WHAT TO DO: Find the line in the entries below that contains "C4: 47nF (GND, VA) -> 47nF (GND, RESET)". Repeat it exactly, and every line after it through the line that contains "R6: 16k (GND, VA) -> 16k (SCL, VA)".

=== SUPPLIED RECORDS ===

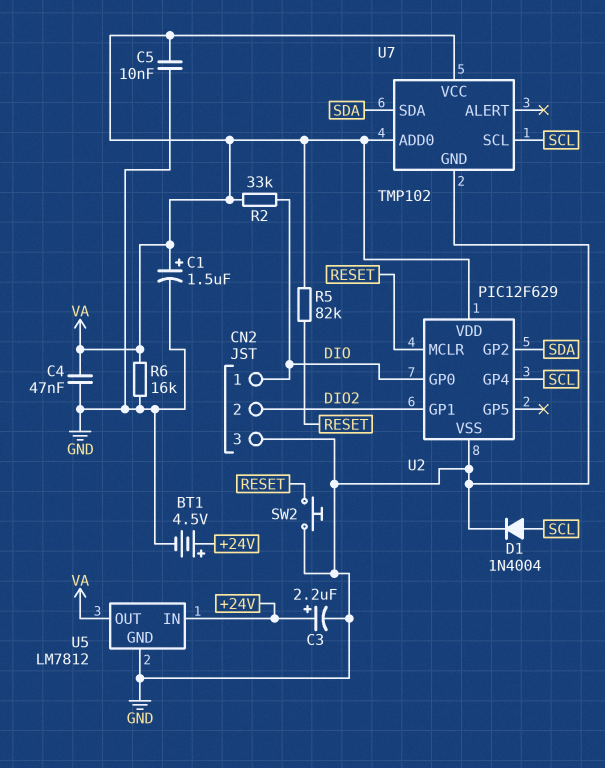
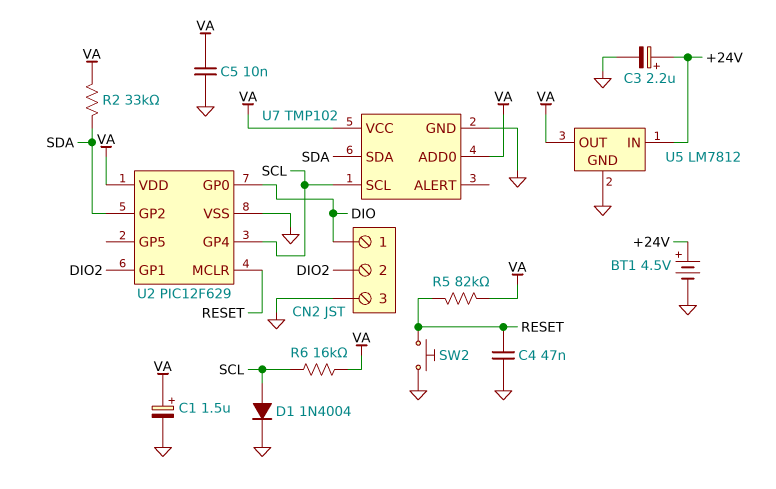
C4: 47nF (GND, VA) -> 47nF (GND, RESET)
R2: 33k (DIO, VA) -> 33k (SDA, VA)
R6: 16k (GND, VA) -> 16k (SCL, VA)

===
=== SUPPLIED RECORDS ===

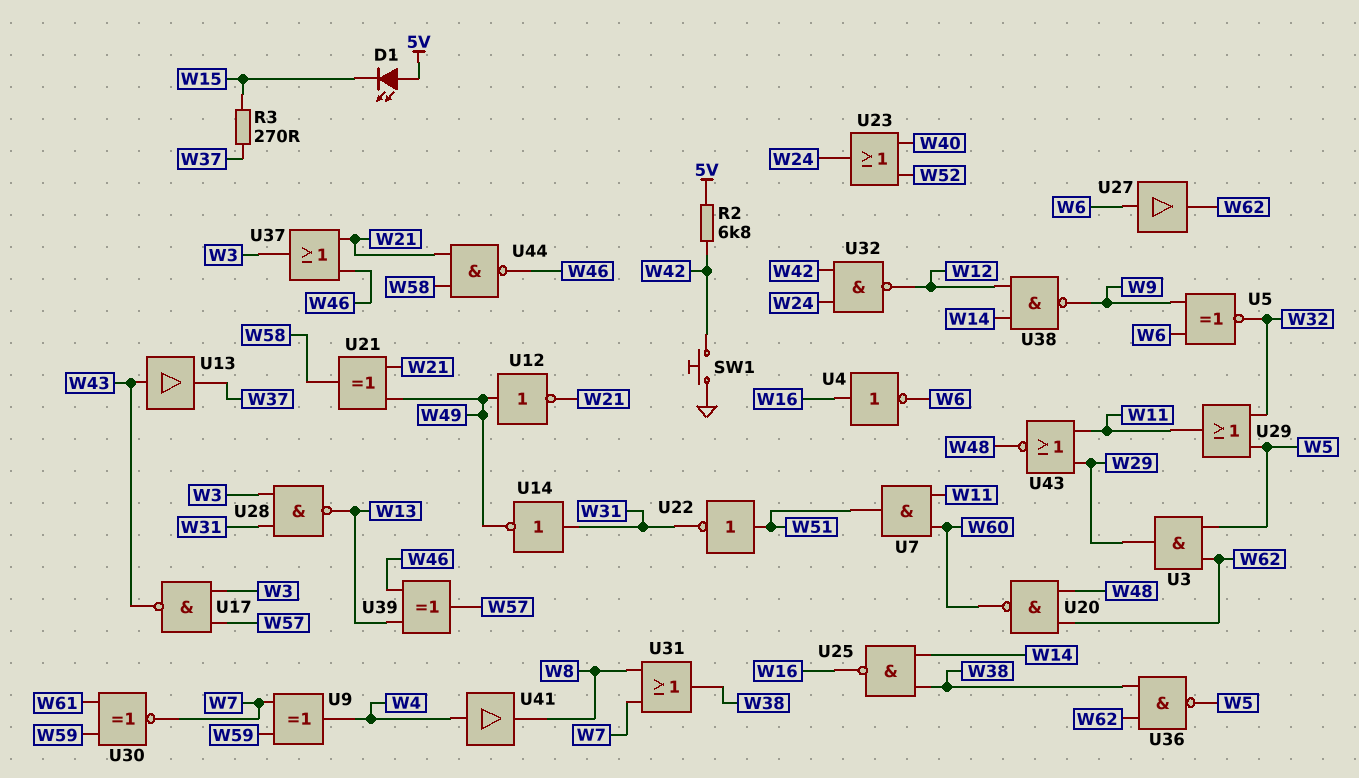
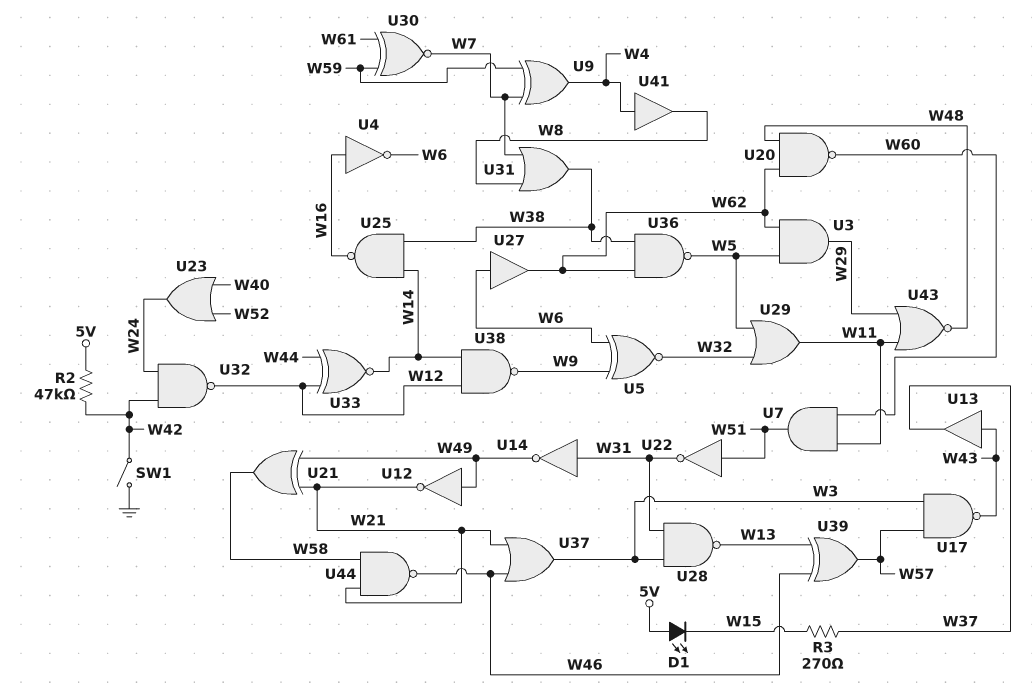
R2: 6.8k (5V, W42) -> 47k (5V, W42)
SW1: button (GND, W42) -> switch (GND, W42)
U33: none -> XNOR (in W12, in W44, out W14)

===

REPLY TO THE EXERCISE:
C4: 47nF (GND, VA) -> 47nF (GND, RESET)
R2: 33k (DIO, VA) -> 33k (SDA, VA)
R6: 16k (GND, VA) -> 16k (SCL, VA)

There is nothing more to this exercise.